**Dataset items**
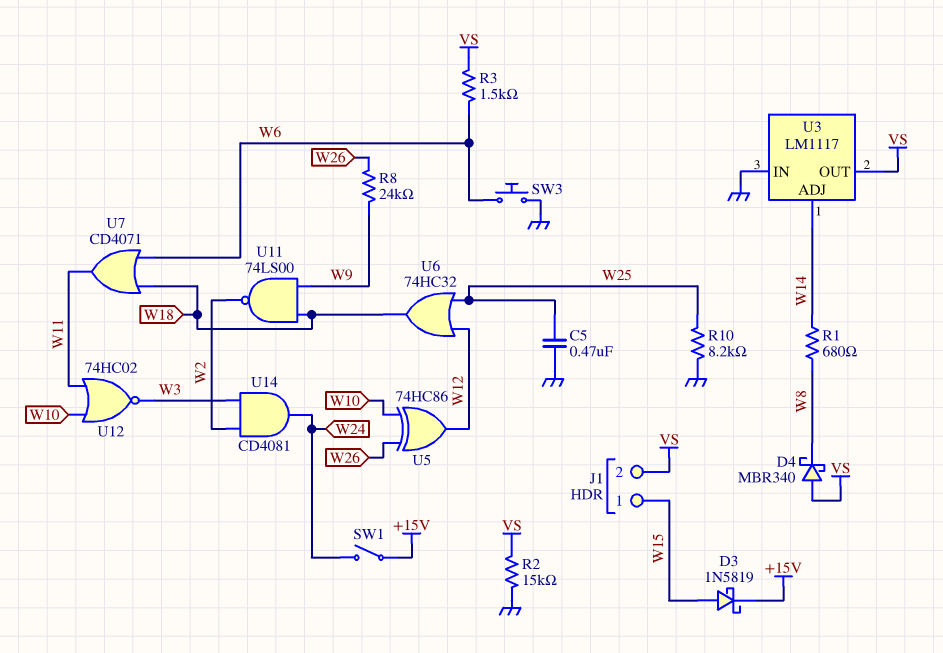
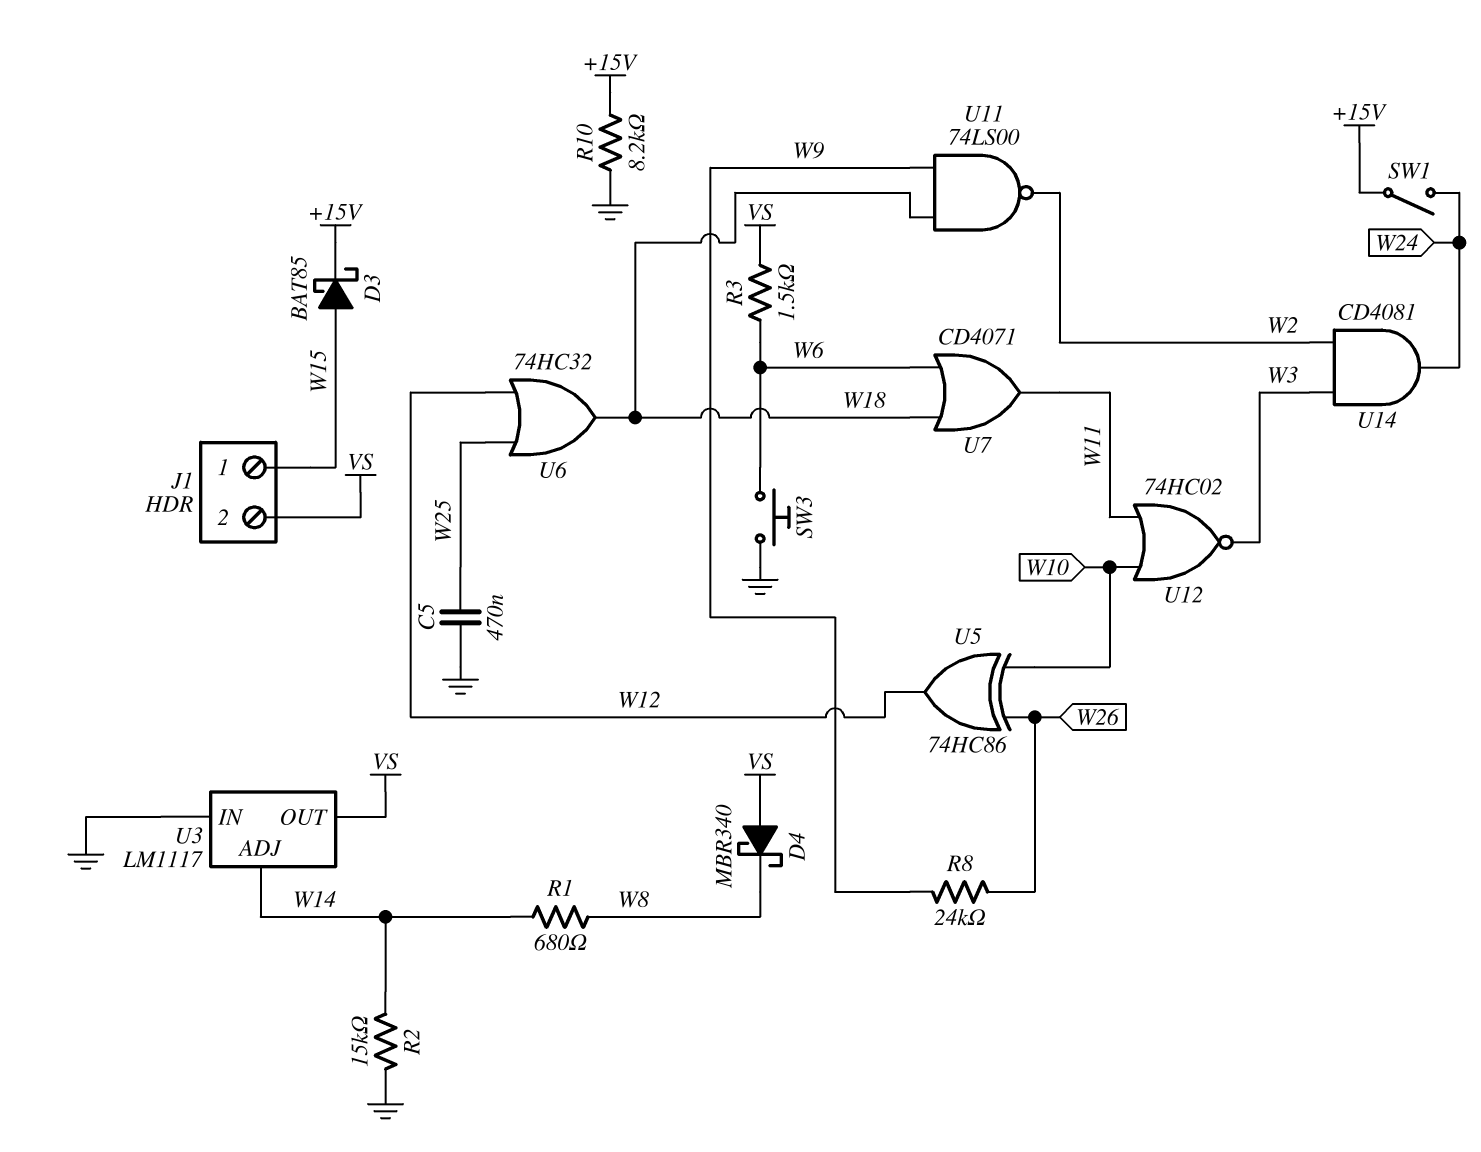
D3: schottky 1N5819 (A W15, K +15V) -> schottky BAT85 (A W15, K +15V)
R2: 15k (GND, VS) -> 15k (GND, W14)
R10: 8.2k (GND, W25) -> 8.2k (+15V, GND)

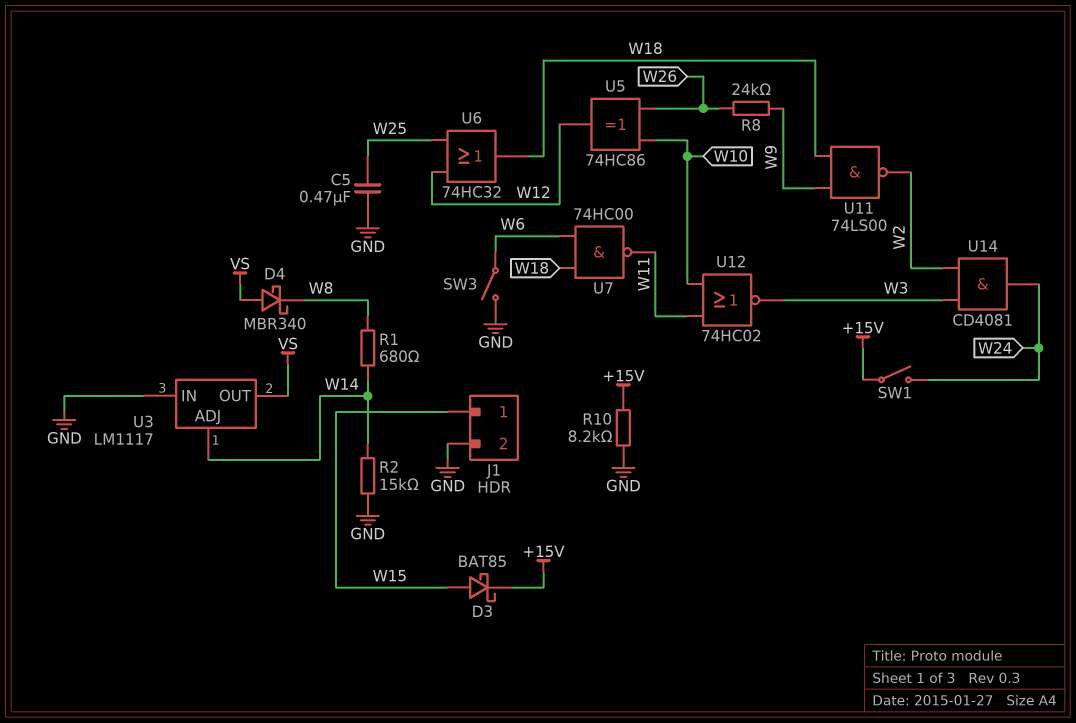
J1 pin 2: VS -> GND
R3: 1.5k (VS, W6) -> none
SW3: button (GND, W6) -> switch (GND, W6)
U7: OR CD4071 (in W6, in W18, out W11) -> NAND 74HC00 (in W6, in W18, out W11)

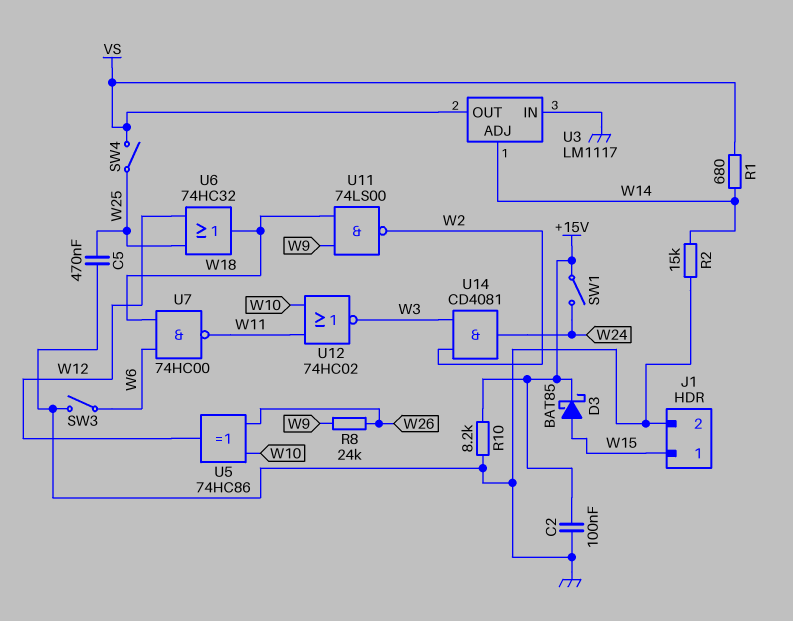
C2: none -> 100nF (+15V, GND)
D4: schottky MBR340 (A VS, K W8) -> none
R1: 680 (W8, W14) -> 680 (VS, W14)
SW4: none -> switch (VS, W25)

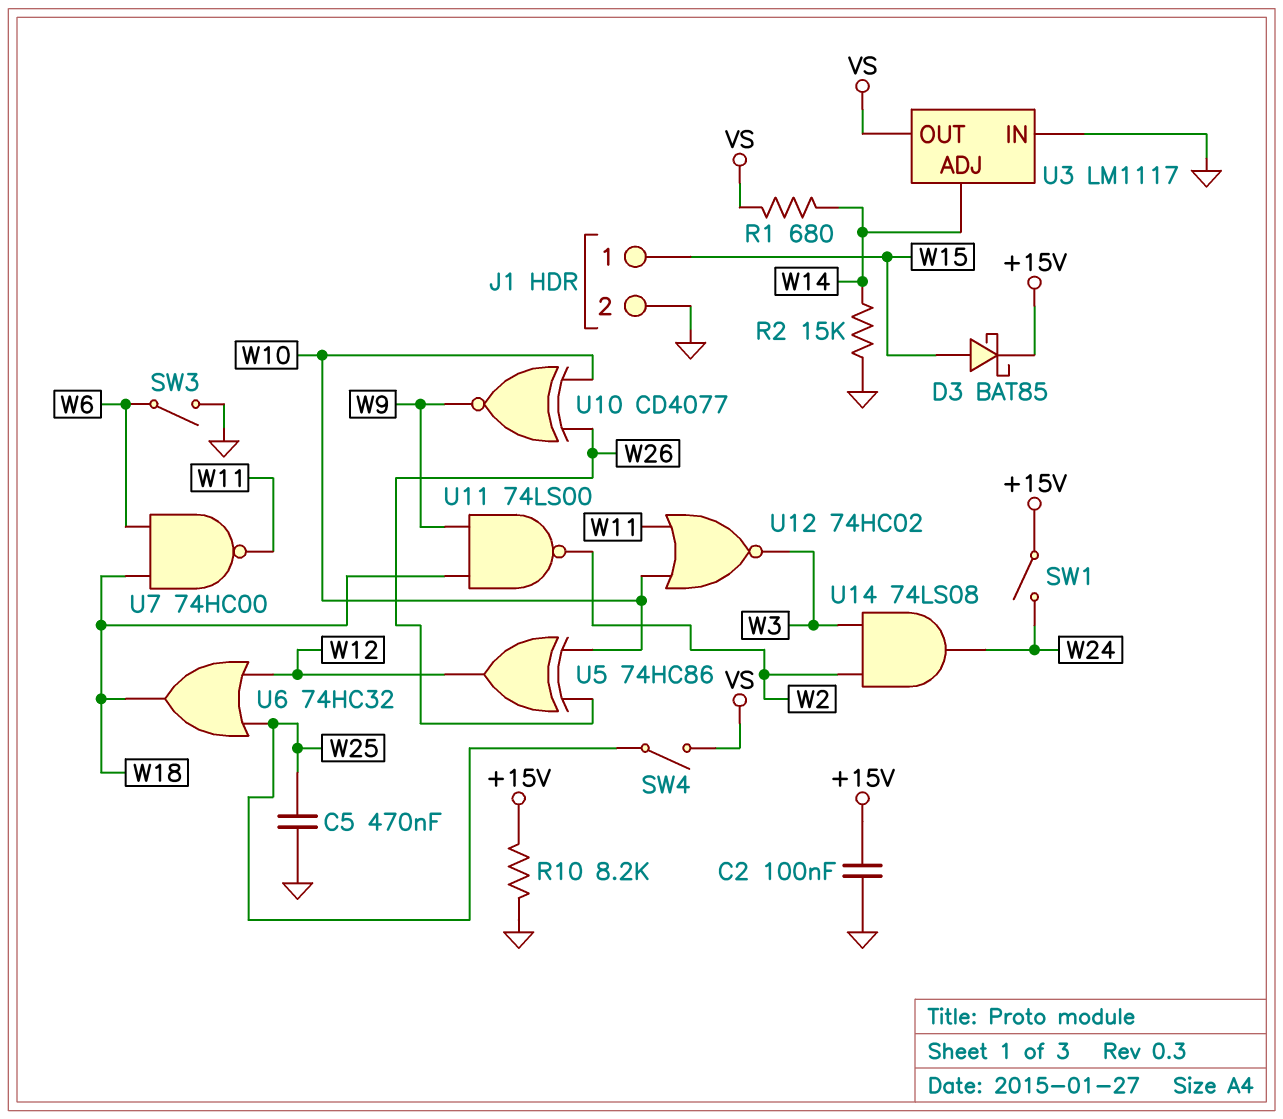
R8: 24k (W9, W26) -> none
U10: none -> XNOR CD4077 (in W10, in W26, out W9)
U14: AND CD4081 (in W2, in W3, out W24) -> AND 74LS08 (in W2, in W3, out W24)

**BRIEF**
In the lines above, spot each one that contains the word "switch" and copy it.

**EXERCISE ANSWER**
SW3: button (GND, W6) -> switch (GND, W6)
SW4: none -> switch (VS, W25)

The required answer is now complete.